### Available records
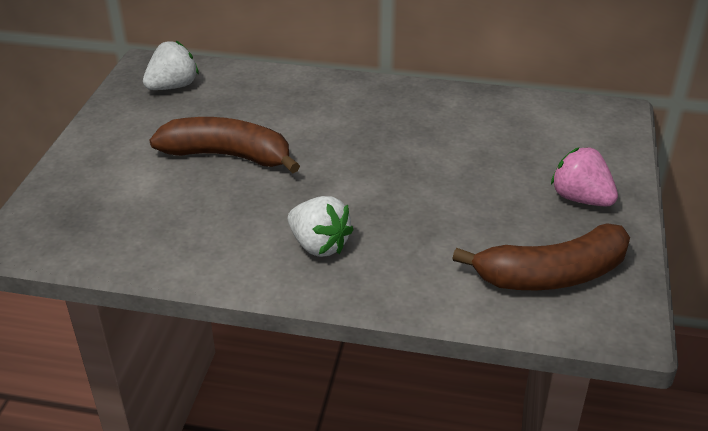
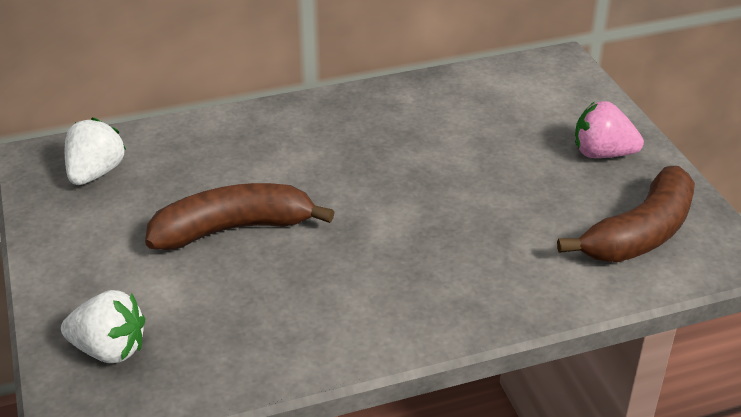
camera: 30 degrees left, 0 degrees up
(319, 245) = (414, 287): white strawberry -> white strawberry (109, 350)

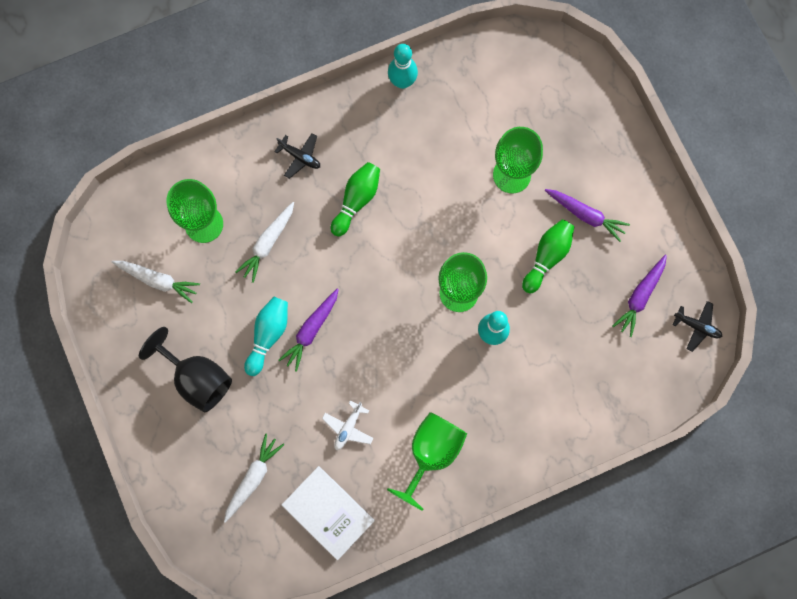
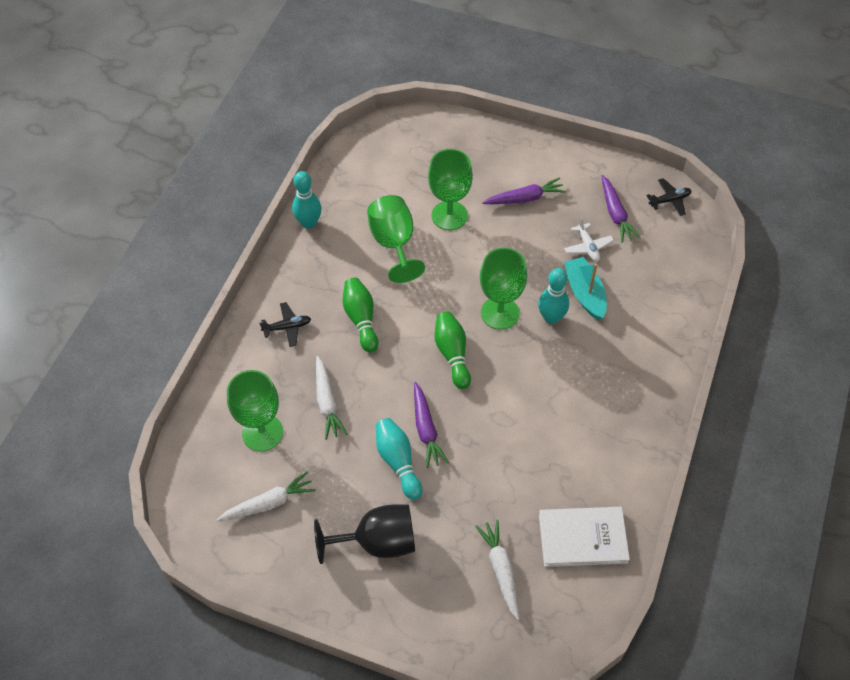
camera: 45 degrees left, 20 degrees down
(348, 427) = (528, 467): white plane -> white plane (588, 246)
(431, 453) = (604, 428): green goblet -> green goblet (394, 244)
(538, 339) = (585, 293): none -> turquoise boat
(547, 257) = (531, 242): green bowling pin -> green bowling pin (452, 354)

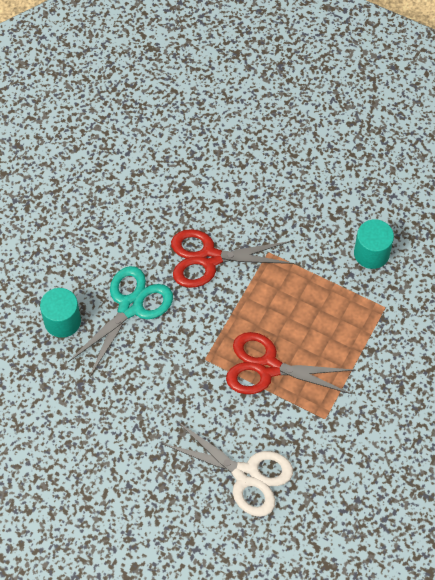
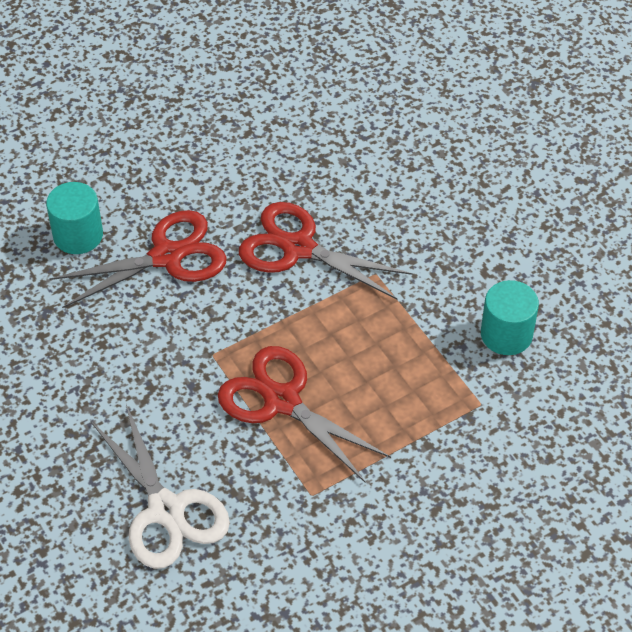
camera: 30 degrees right, 10 degrees down
(130, 306) = (167, 256): turquoise scissors -> red scissors

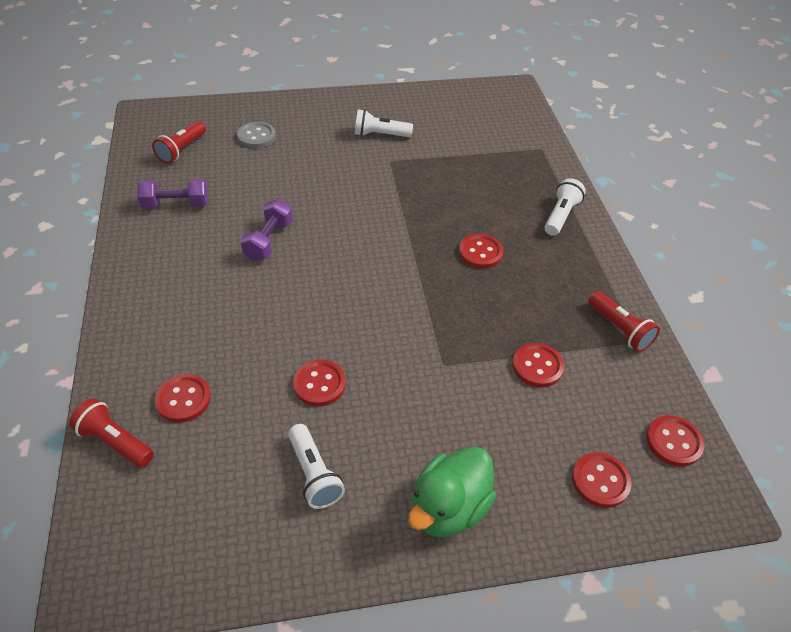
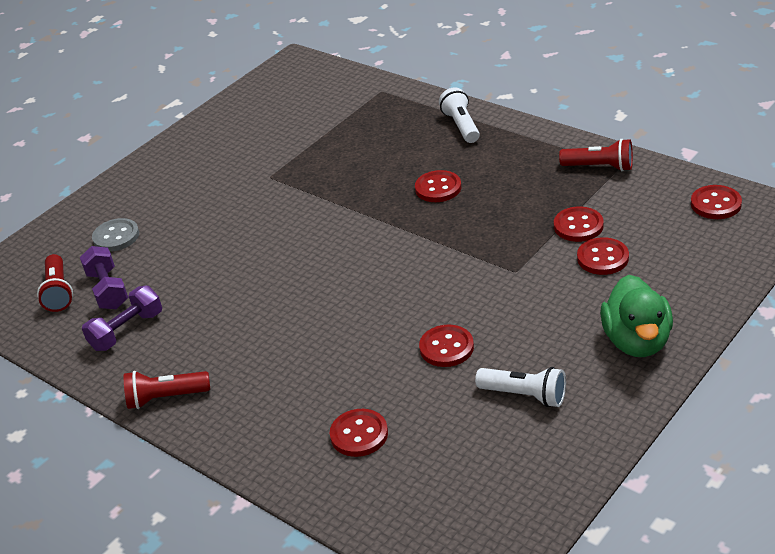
camera: 35 degrees left, 10 degrees down
(115, 442) = (349, 497): red flashlight -> red flashlight (166, 398)
(269, 240) = (256, 296): purple dumbbell -> purple dumbbell (108, 290)
(380, 135) = (231, 164): white flashlight -> none
(600, 481) = (703, 256): red button -> red button (602, 258)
######
▸ Directions
Restate the entries word for word, though any image they contain should not appear.

▸ Answer
camera: 30 degrees left, 0 degrees up
(319, 245) = (414, 287): white strawberry -> white strawberry (109, 350)

camera: 45 degrees left, 20 degrees down
(348, 427) = (528, 467): white plane -> white plane (588, 246)
(431, 453) = (604, 428): green goblet -> green goblet (394, 244)
(538, 339) = (585, 293): none -> turquoise boat
(547, 257) = (531, 242): green bowling pin -> green bowling pin (452, 354)

camera: 30 degrees right, 10 degrees down
(130, 306) = (167, 256): turquoise scissors -> red scissors

camera: 35 degrees left, 10 degrees down
(115, 442) = (349, 497): red flashlight -> red flashlight (166, 398)
(269, 240) = (256, 296): purple dumbbell -> purple dumbbell (108, 290)
(380, 135) = (231, 164): white flashlight -> none
(600, 481) = (703, 256): red button -> red button (602, 258)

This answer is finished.